Records from a dataset:
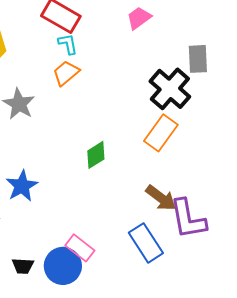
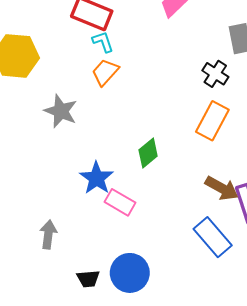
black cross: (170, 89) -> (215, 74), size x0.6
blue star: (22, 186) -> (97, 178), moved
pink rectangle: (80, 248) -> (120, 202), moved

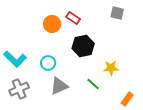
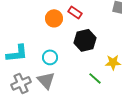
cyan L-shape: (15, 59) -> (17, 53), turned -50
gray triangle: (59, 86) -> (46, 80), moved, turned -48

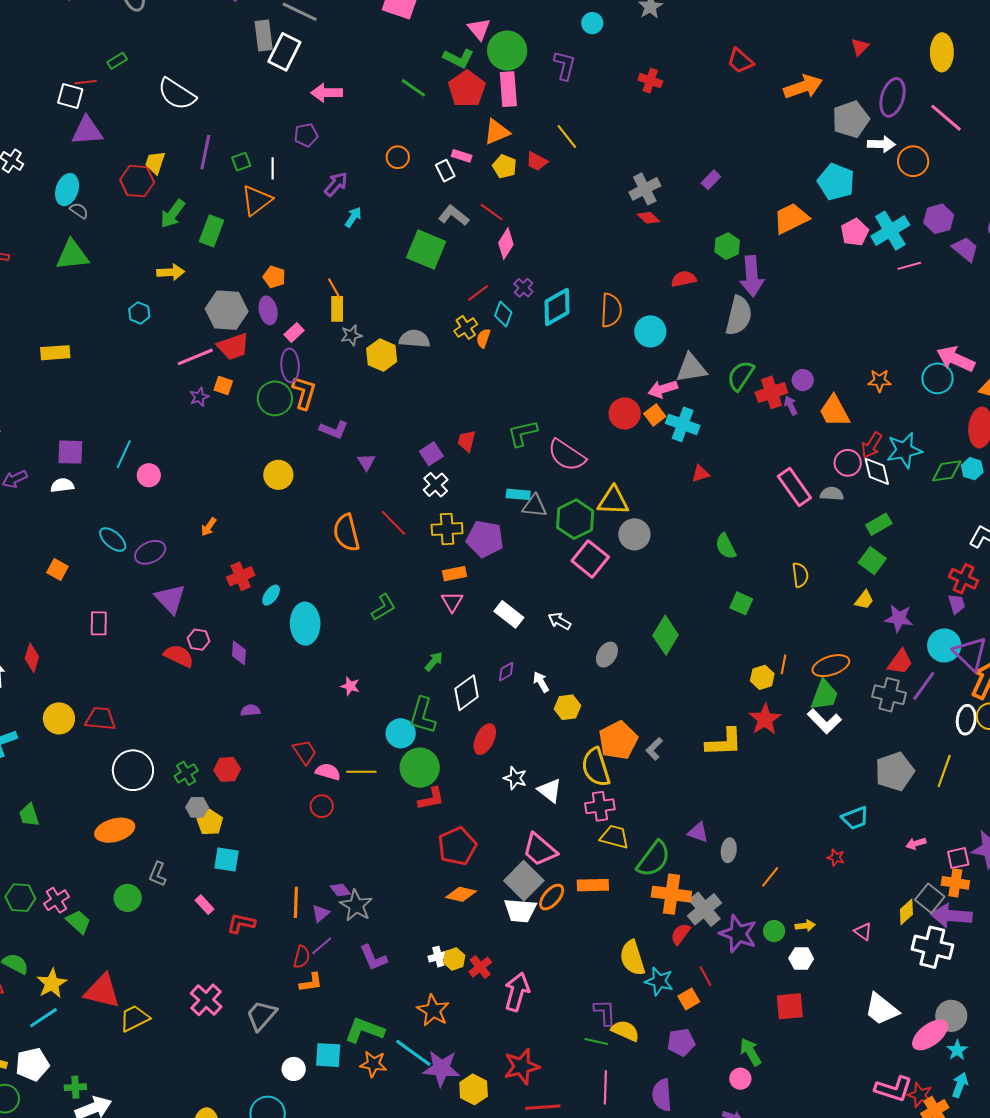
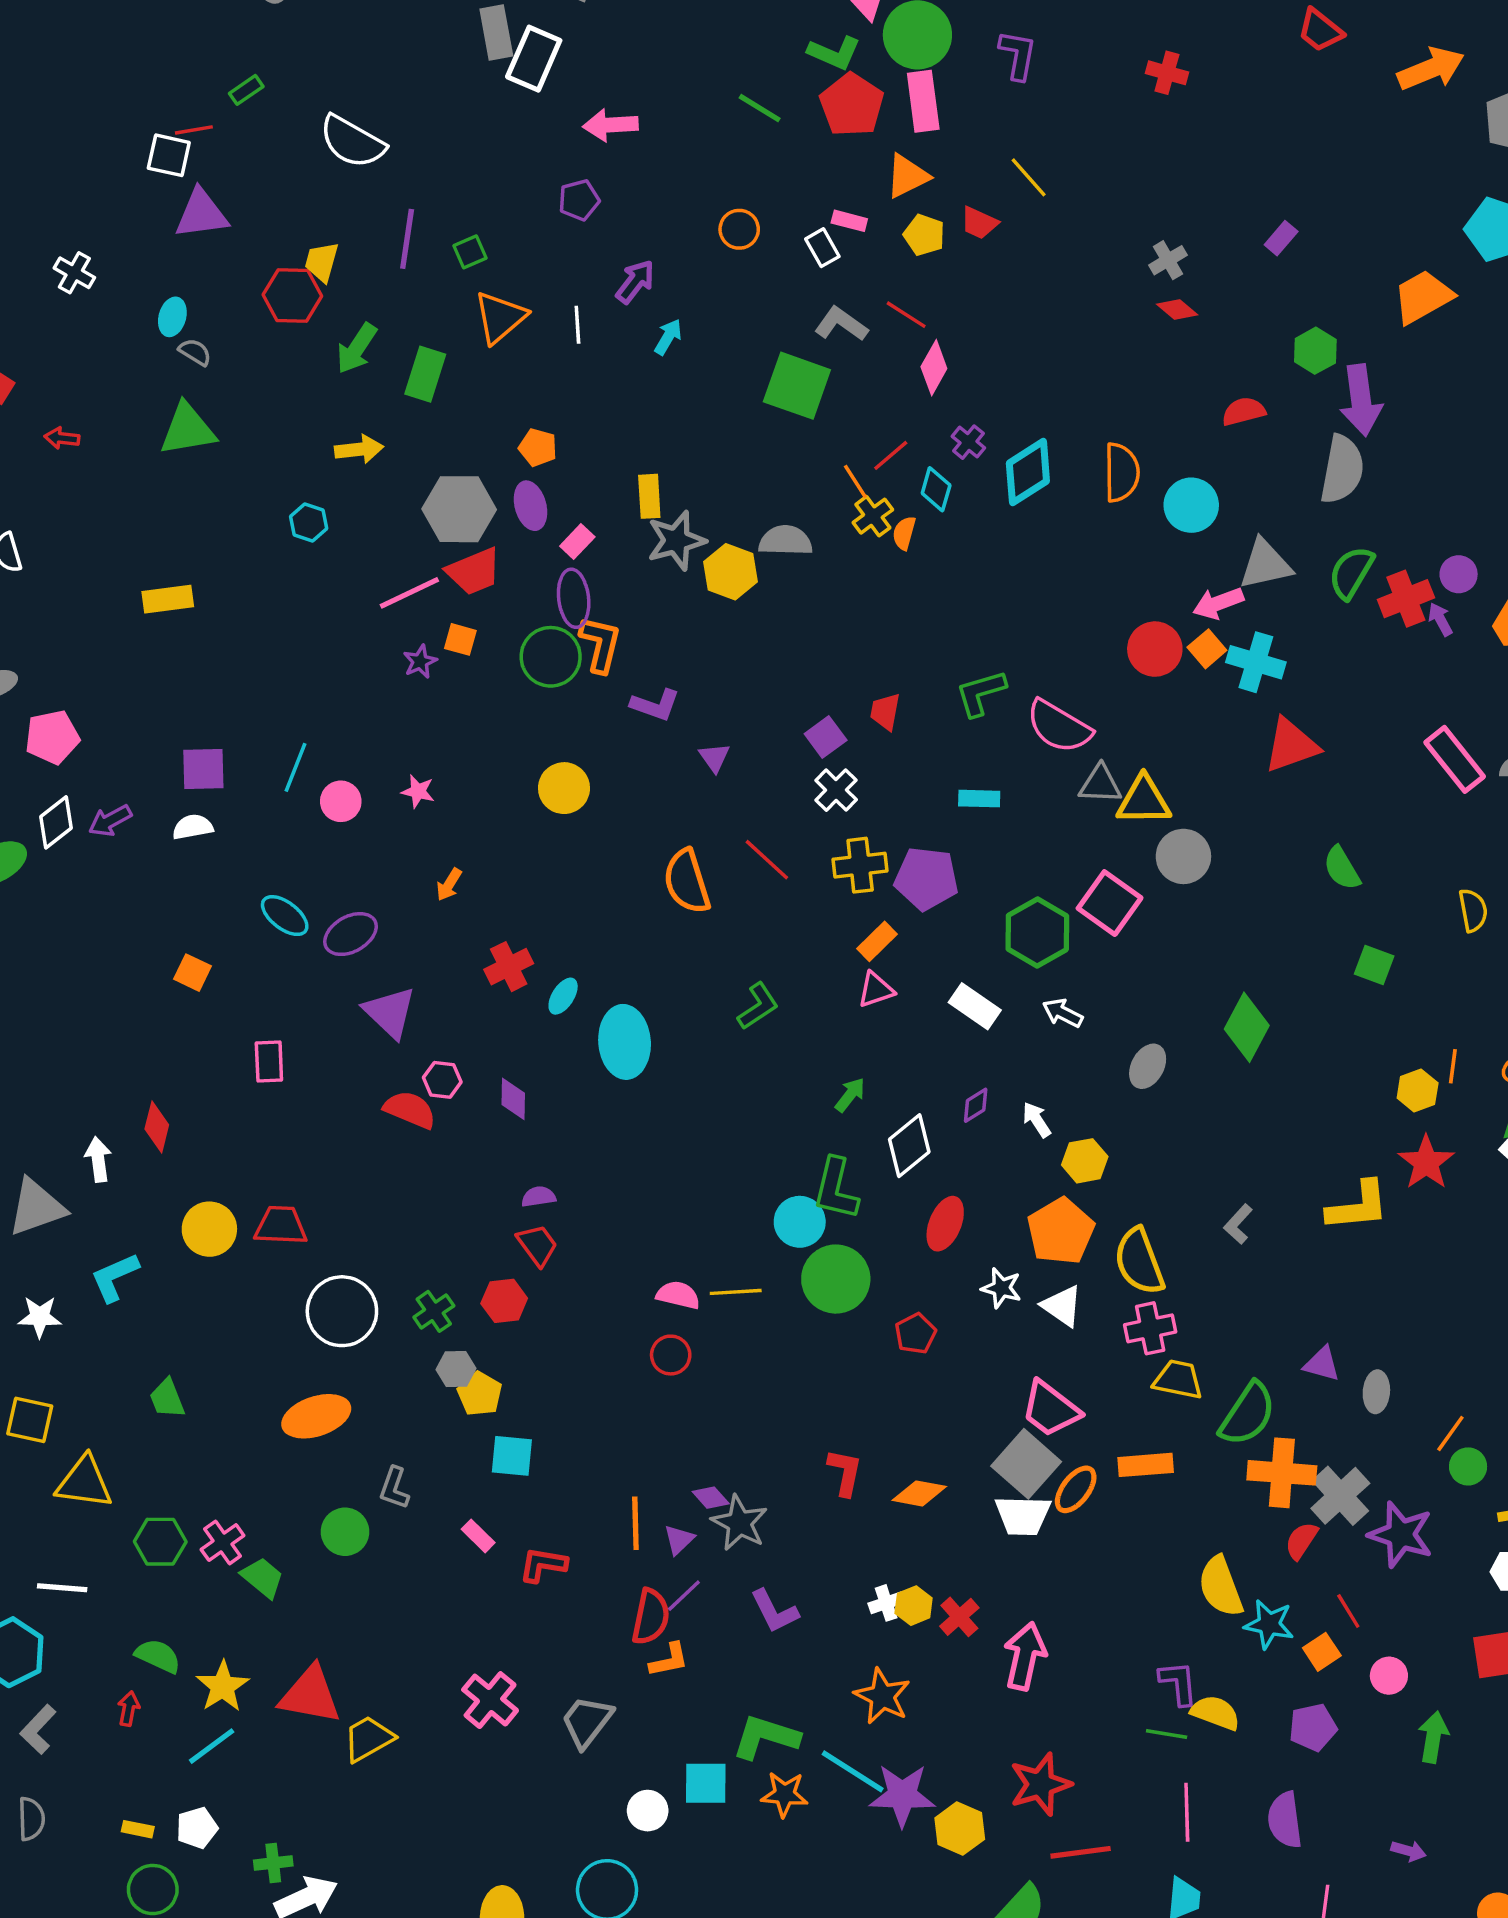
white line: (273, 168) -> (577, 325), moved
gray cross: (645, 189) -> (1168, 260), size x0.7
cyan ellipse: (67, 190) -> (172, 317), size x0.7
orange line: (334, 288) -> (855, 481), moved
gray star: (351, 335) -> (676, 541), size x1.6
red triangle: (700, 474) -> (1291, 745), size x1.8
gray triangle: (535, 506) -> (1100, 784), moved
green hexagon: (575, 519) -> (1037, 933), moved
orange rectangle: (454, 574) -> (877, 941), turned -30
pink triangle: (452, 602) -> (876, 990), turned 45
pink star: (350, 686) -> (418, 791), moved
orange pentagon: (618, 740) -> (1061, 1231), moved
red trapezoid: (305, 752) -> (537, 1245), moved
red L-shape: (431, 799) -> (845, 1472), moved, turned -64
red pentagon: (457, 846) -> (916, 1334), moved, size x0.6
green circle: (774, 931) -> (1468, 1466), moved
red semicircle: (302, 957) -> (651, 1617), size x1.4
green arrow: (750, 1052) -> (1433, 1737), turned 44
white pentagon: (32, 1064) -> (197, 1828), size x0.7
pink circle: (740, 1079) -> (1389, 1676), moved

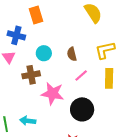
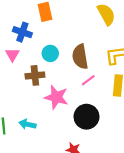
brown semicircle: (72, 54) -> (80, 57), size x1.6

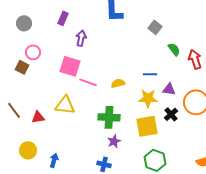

* WHAT YOU NEED TO DO:
Your task is an exact transcription of all the data, minus the pictures.

* COMPLETED TASK:
black cross: (170, 89) -> (215, 74), size x0.6
blue star: (22, 186) -> (97, 178), moved
pink rectangle: (80, 248) -> (120, 202), moved

cyan L-shape: (15, 59) -> (17, 53), turned -50
gray triangle: (59, 86) -> (46, 80), moved, turned -48

white line: (273, 168) -> (577, 325), moved
gray cross: (645, 189) -> (1168, 260), size x0.7
cyan ellipse: (67, 190) -> (172, 317), size x0.7
orange line: (334, 288) -> (855, 481), moved
gray star: (351, 335) -> (676, 541), size x1.6
red triangle: (700, 474) -> (1291, 745), size x1.8
gray triangle: (535, 506) -> (1100, 784), moved
green hexagon: (575, 519) -> (1037, 933), moved
orange rectangle: (454, 574) -> (877, 941), turned -30
pink triangle: (452, 602) -> (876, 990), turned 45
pink star: (350, 686) -> (418, 791), moved
orange pentagon: (618, 740) -> (1061, 1231), moved
red trapezoid: (305, 752) -> (537, 1245), moved
red L-shape: (431, 799) -> (845, 1472), moved, turned -64
red pentagon: (457, 846) -> (916, 1334), moved, size x0.6
green circle: (774, 931) -> (1468, 1466), moved
red semicircle: (302, 957) -> (651, 1617), size x1.4
green arrow: (750, 1052) -> (1433, 1737), turned 44
white pentagon: (32, 1064) -> (197, 1828), size x0.7
pink circle: (740, 1079) -> (1389, 1676), moved

brown semicircle: (72, 54) -> (80, 57), size x1.6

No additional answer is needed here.